[Revision tracking records]
BEGIN

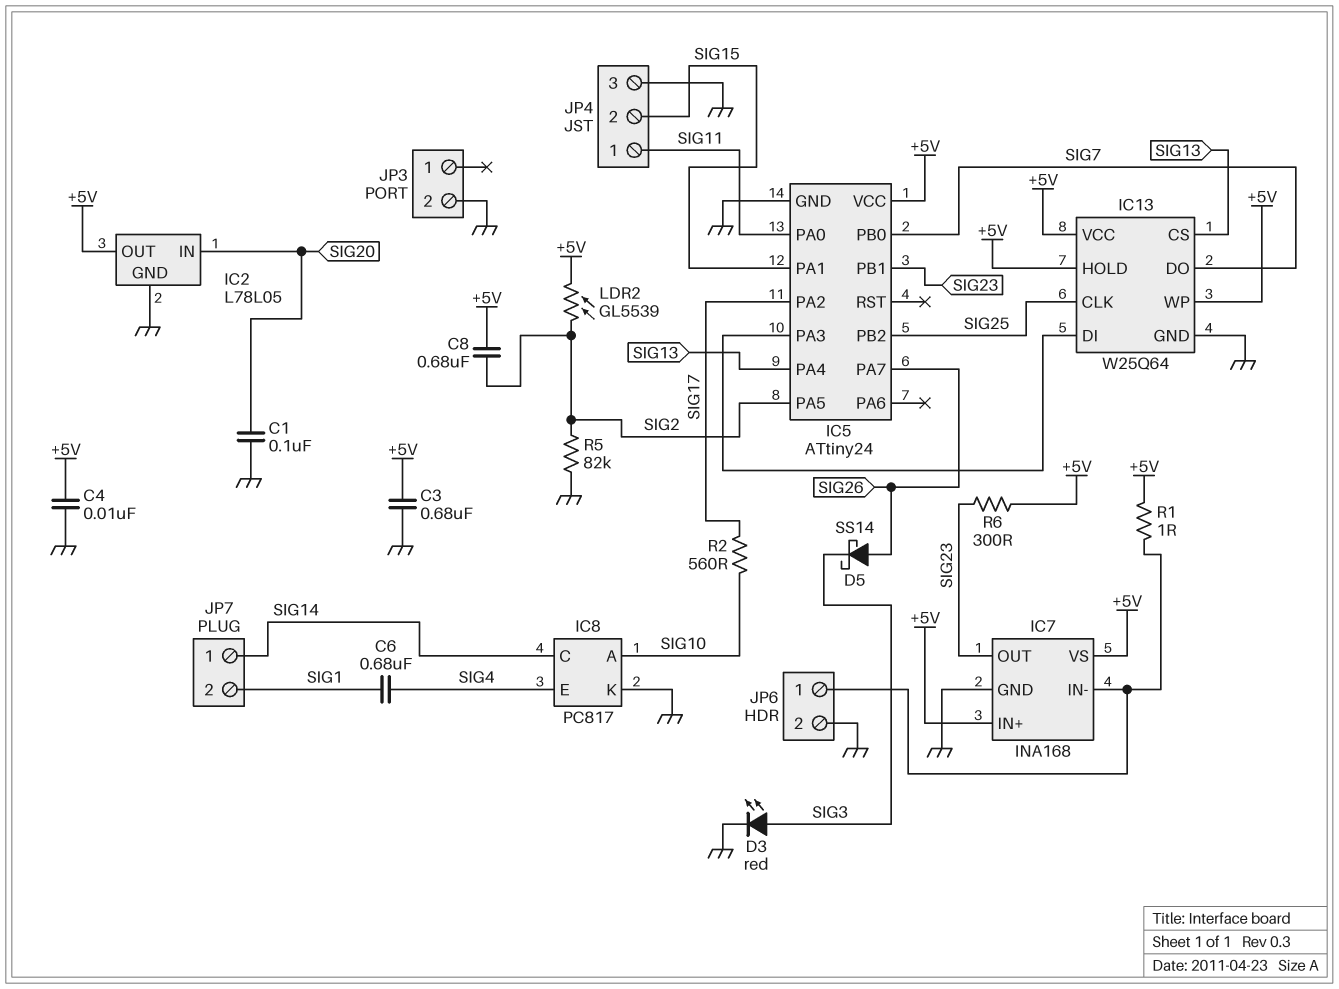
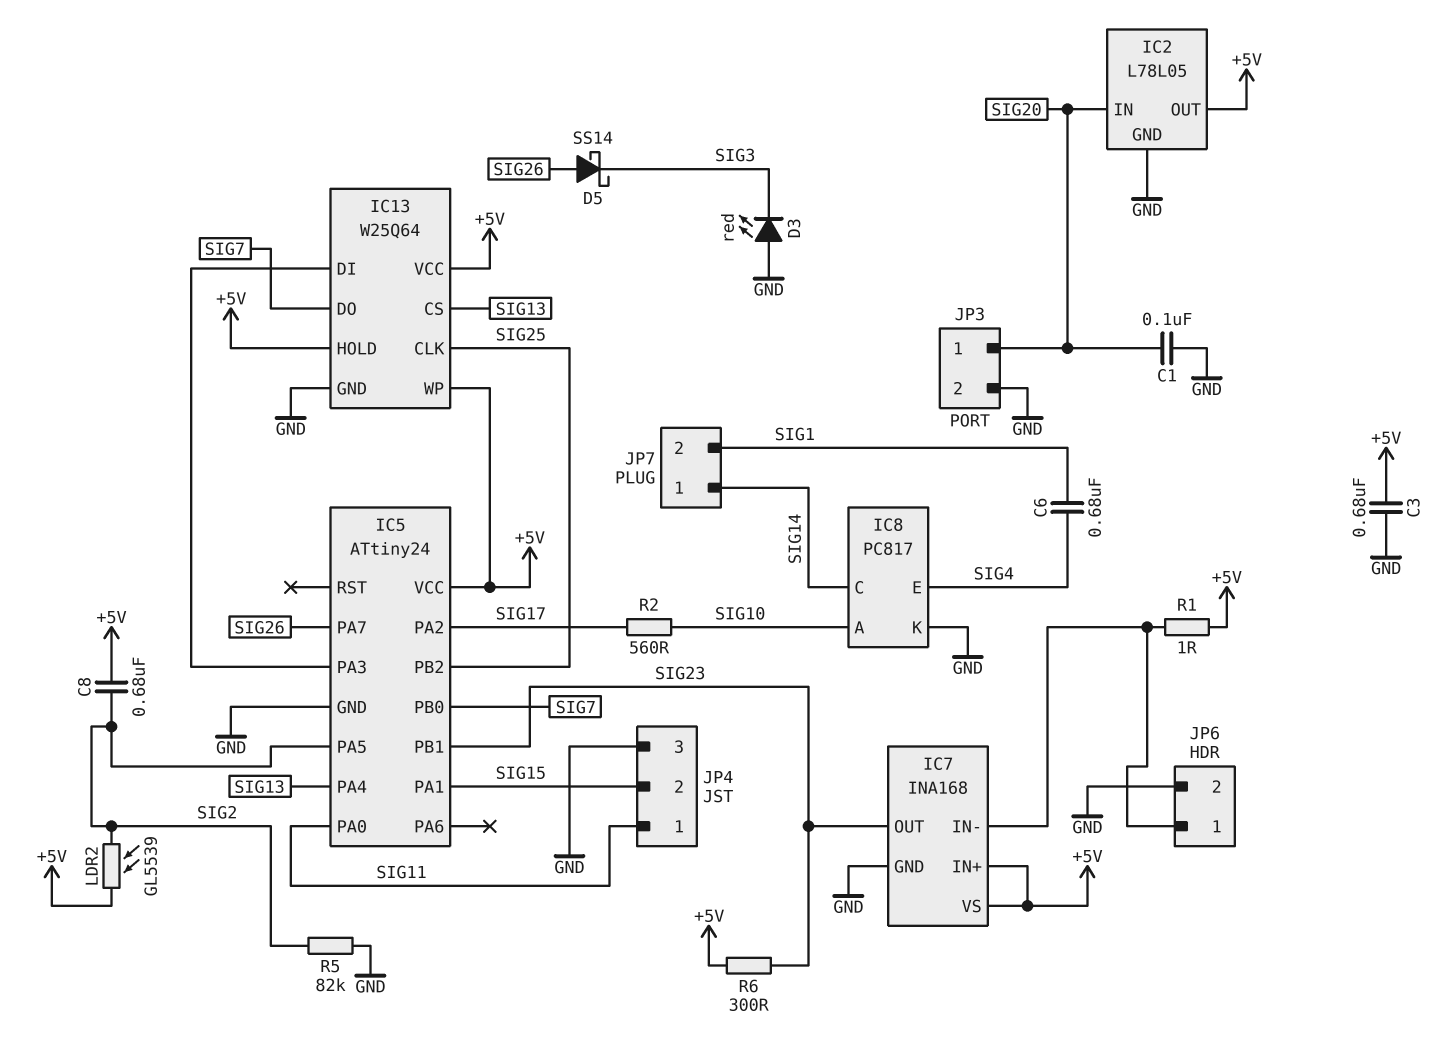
C4: 10nF (+5V, GND) -> none
D3: LED red (A SIG3, K GND) -> LED red (A GND, K SIG3)
JP3 pin 1: none -> SIG20

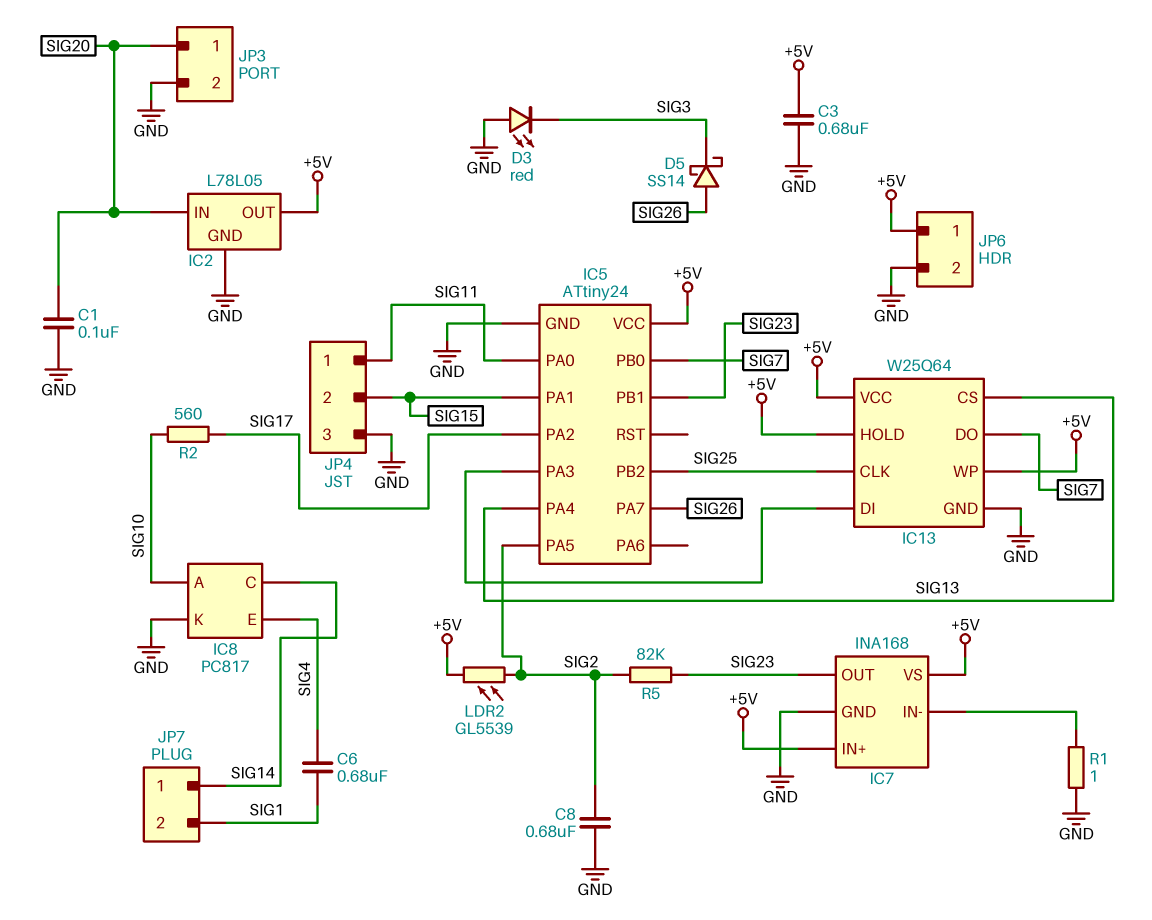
C8: 680nF (+5V, SIG2) -> 680nF (GND, SIG2)
JP6 pin 1: IC7/IN- -> +5V
R1: 1 (+5V, IC7/IN-) -> 1 (GND, IC7/IN-)
R5: 82k (GND, SIG2) -> 82k (SIG2, SIG23)
R6: 300 (+5V, SIG23) -> none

END

• **Assignment**:
Among the lines above, list those that contain the word "none".

• **Your response**:
C4: 10nF (+5V, GND) -> none
JP3 pin 1: none -> SIG20
R6: 300 (+5V, SIG23) -> none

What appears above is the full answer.